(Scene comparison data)
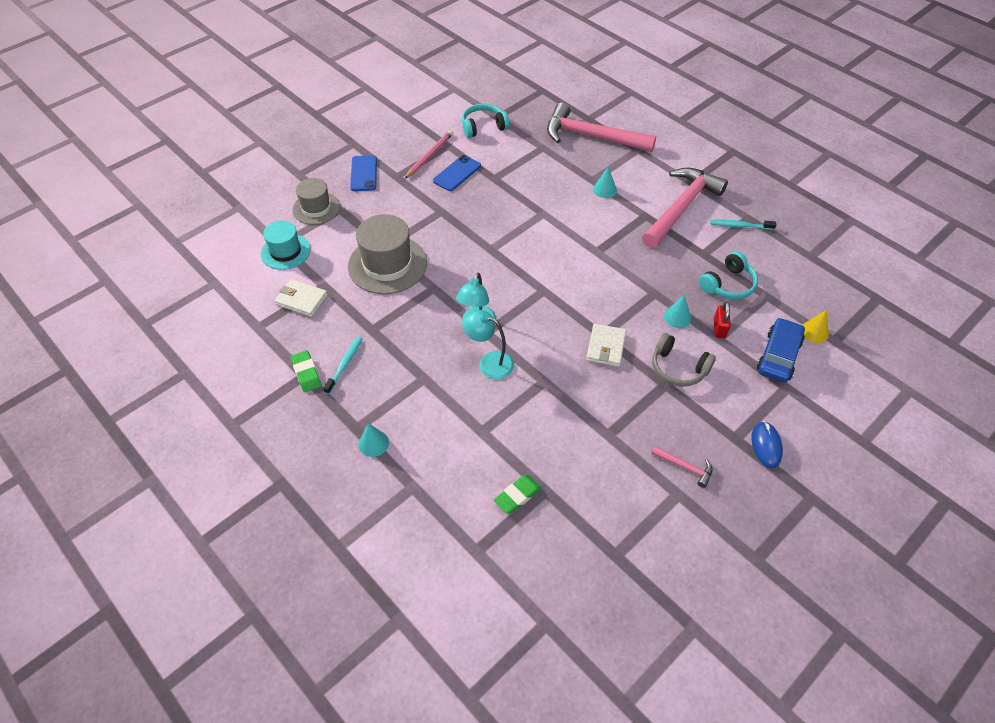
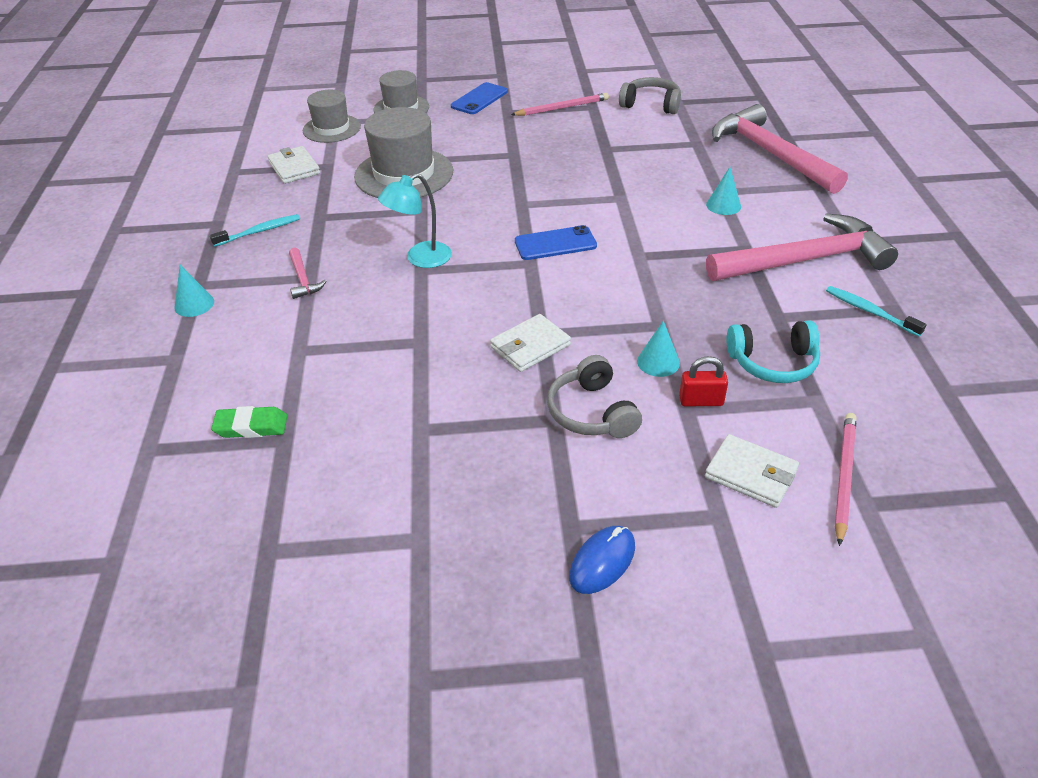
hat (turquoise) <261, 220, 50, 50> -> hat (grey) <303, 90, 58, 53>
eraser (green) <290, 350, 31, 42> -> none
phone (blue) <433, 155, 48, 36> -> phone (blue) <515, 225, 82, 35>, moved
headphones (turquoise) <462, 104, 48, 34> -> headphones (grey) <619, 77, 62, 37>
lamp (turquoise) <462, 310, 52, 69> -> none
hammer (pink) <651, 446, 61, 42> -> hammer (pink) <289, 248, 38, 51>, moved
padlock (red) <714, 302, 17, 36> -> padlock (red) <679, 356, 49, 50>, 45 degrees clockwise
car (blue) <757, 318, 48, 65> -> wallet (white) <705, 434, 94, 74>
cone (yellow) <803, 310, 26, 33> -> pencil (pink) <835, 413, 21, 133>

What is being asked:
Give the records again exactly as they stand, so that only the pictures are missing.

Solution:
hat (turquoise) <261, 220, 50, 50> -> hat (grey) <303, 90, 58, 53>
eraser (green) <290, 350, 31, 42> -> none
phone (blue) <433, 155, 48, 36> -> phone (blue) <515, 225, 82, 35>, moved
headphones (turquoise) <462, 104, 48, 34> -> headphones (grey) <619, 77, 62, 37>
lamp (turquoise) <462, 310, 52, 69> -> none
hammer (pink) <651, 446, 61, 42> -> hammer (pink) <289, 248, 38, 51>, moved
padlock (red) <714, 302, 17, 36> -> padlock (red) <679, 356, 49, 50>, 45 degrees clockwise
car (blue) <757, 318, 48, 65> -> wallet (white) <705, 434, 94, 74>
cone (yellow) <803, 310, 26, 33> -> pencil (pink) <835, 413, 21, 133>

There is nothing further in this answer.